What is needed -
Transcribe each entry exactly, without pictures.

Dataset entries -
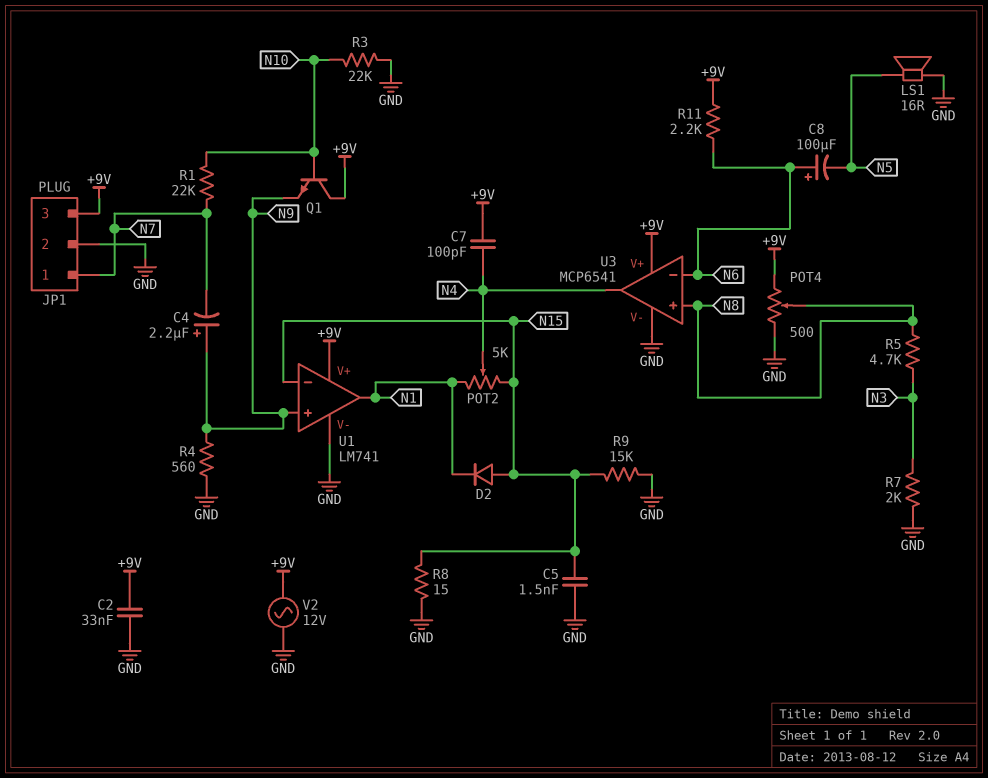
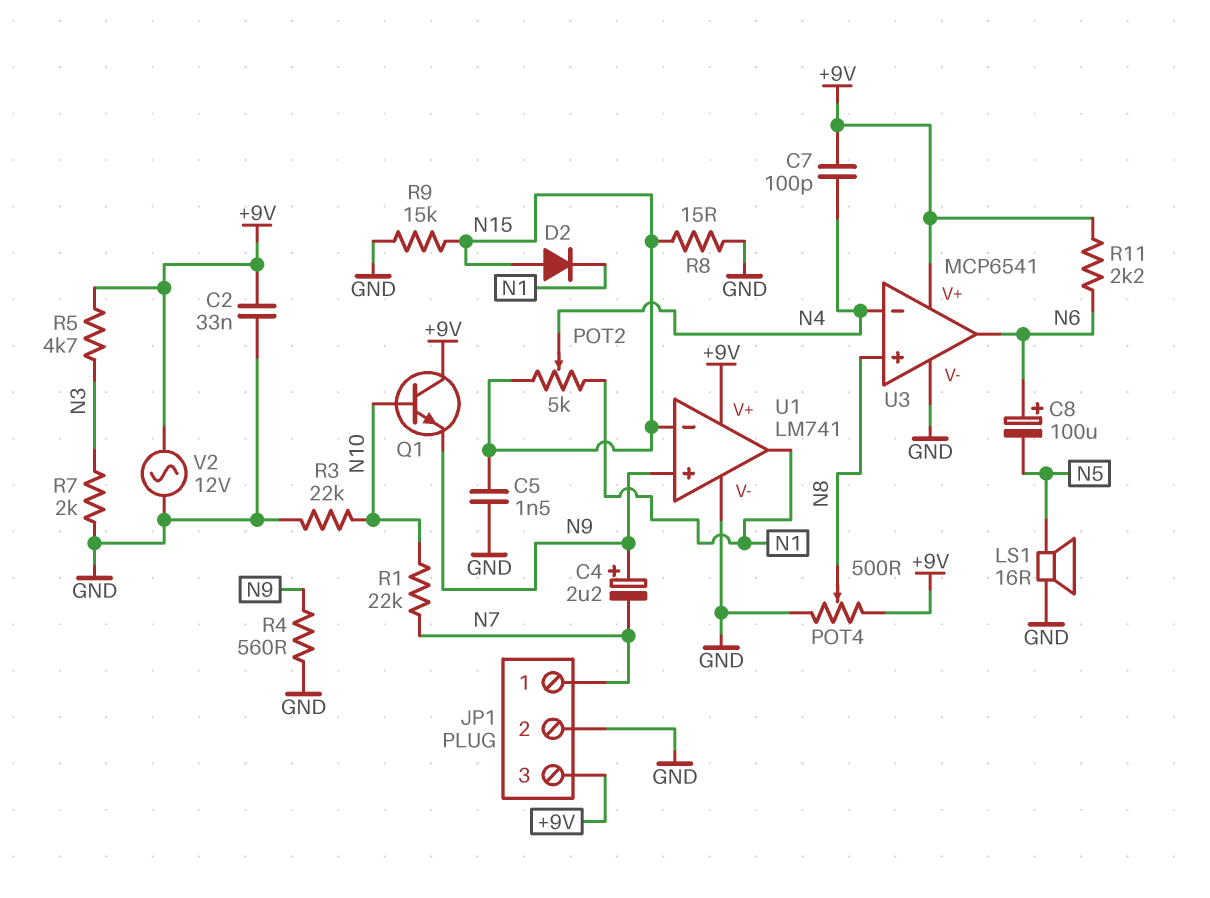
R5: 4.7k (N3, N8) -> 4.7k (+9V, N3)
U3 pin in-: N6 -> N4
U3 pin out: N4 -> N6

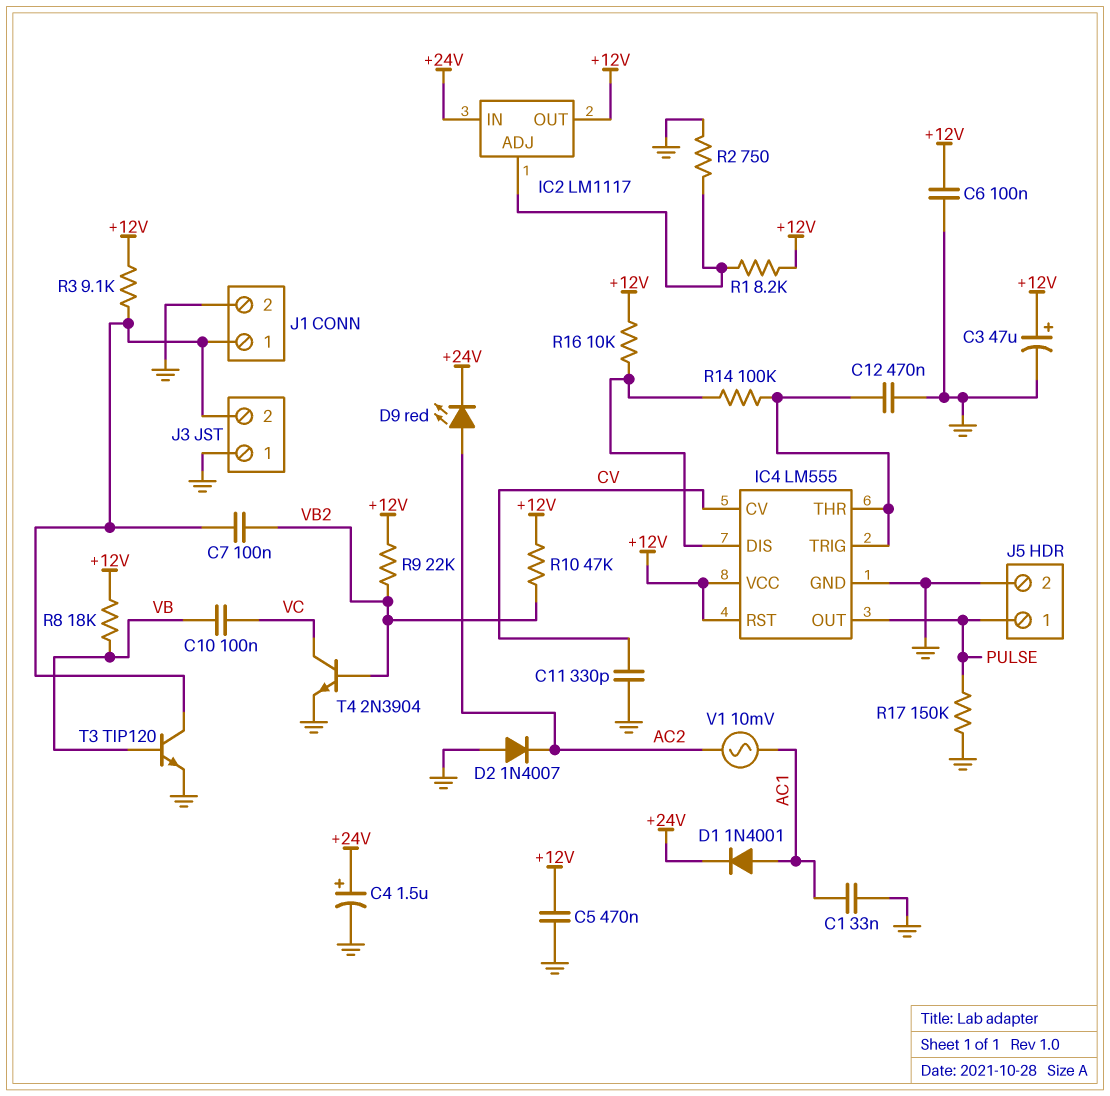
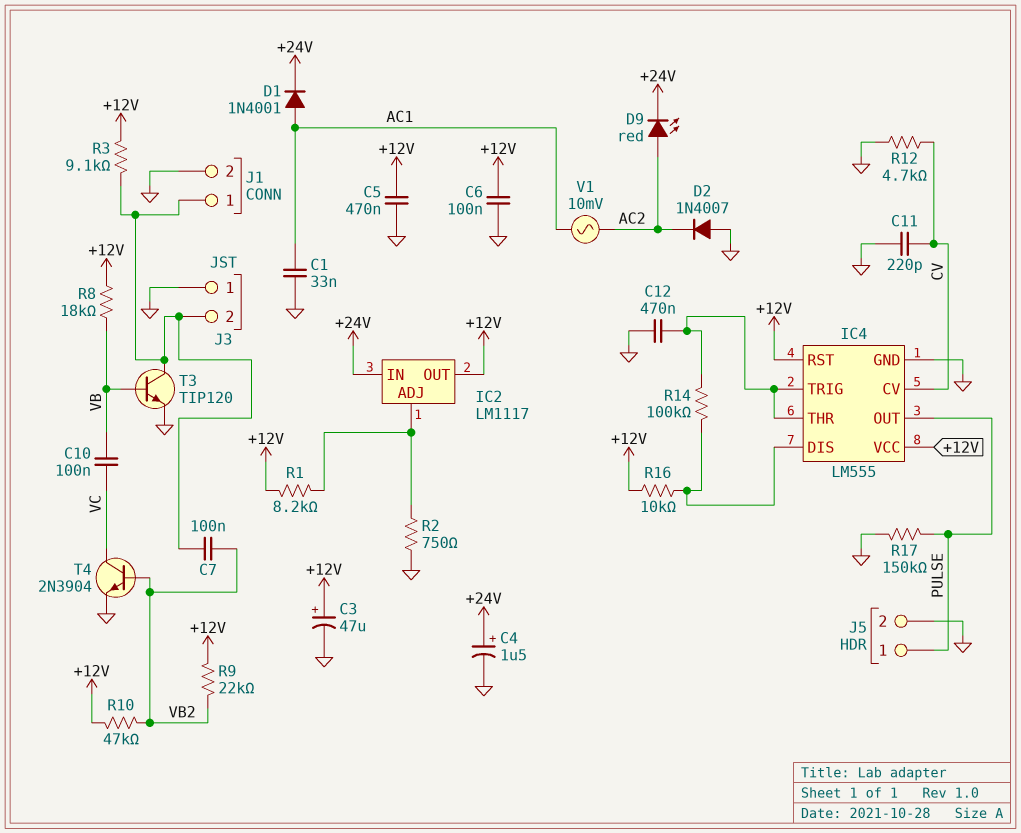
C11: 330pF (CV, GND) -> 220pF (CV, GND)
R12: none -> 4.7k (CV, GND)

Final answer -
R5: 4.7k (N3, N8) -> 4.7k (+9V, N3)
U3 pin in-: N6 -> N4
U3 pin out: N4 -> N6

C11: 330pF (CV, GND) -> 220pF (CV, GND)
R12: none -> 4.7k (CV, GND)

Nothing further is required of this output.